» YOUR TASK
Leaving out every picture, quote the data below exactly as it appears.

» DATA SHOWN
————

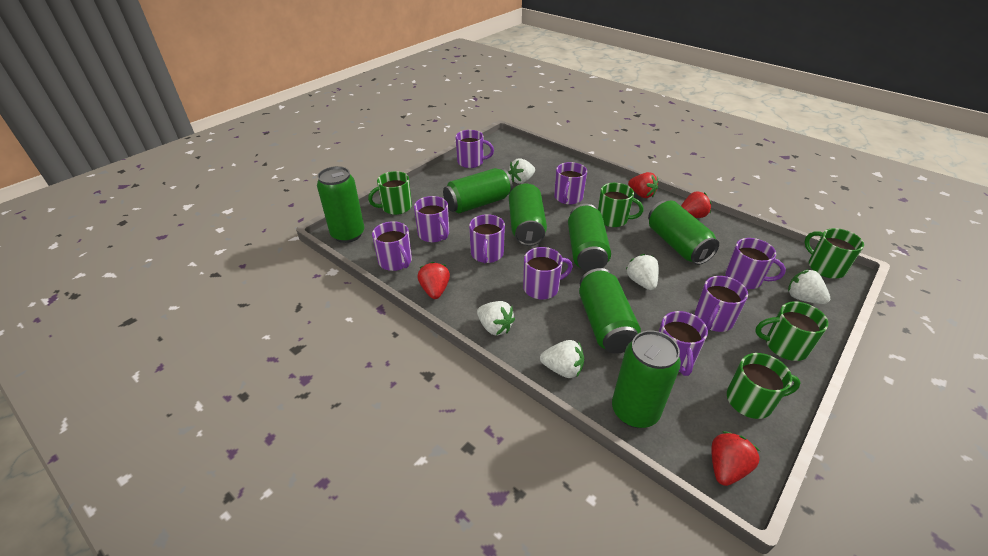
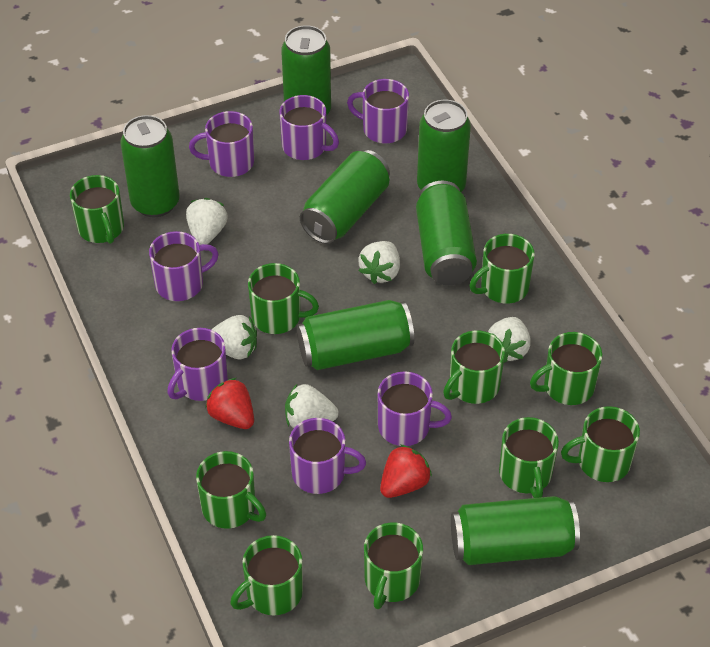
green mug: 5 -> 10
purple mug: 9 -> 7
red strawberry: 4 -> 2

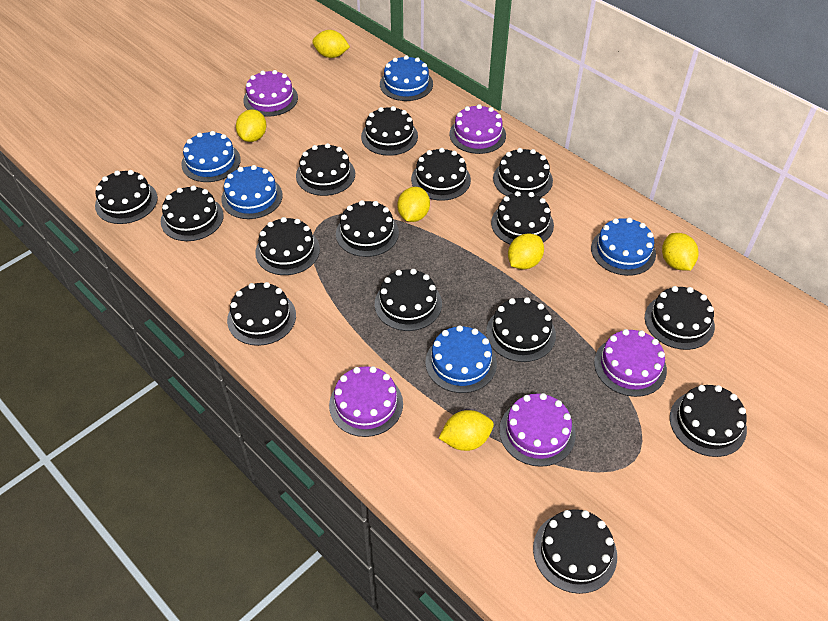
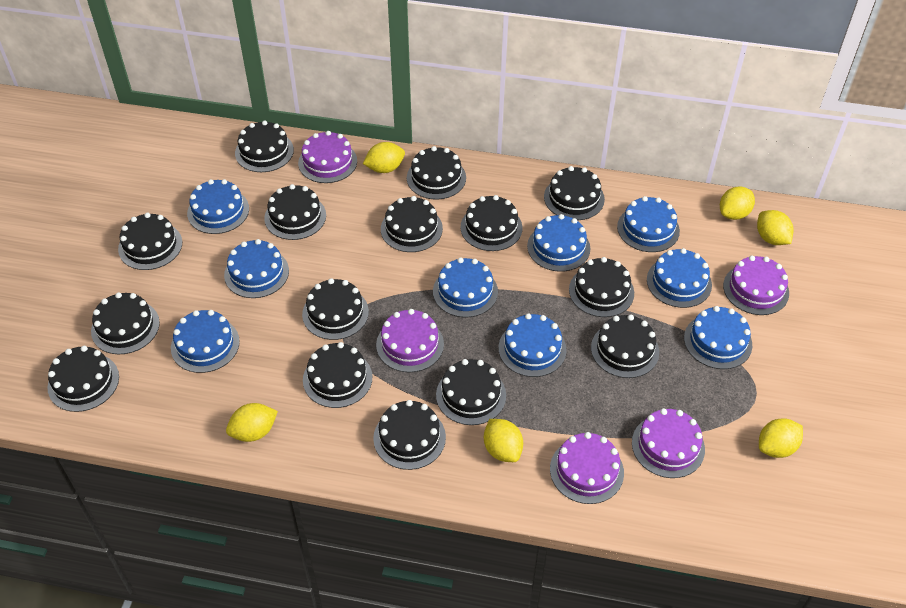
blue cake: 5 -> 9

————

» OUTPUT OF THE EXERCISE
green mug: 5 -> 10
purple mug: 9 -> 7
red strawberry: 4 -> 2

blue cake: 5 -> 9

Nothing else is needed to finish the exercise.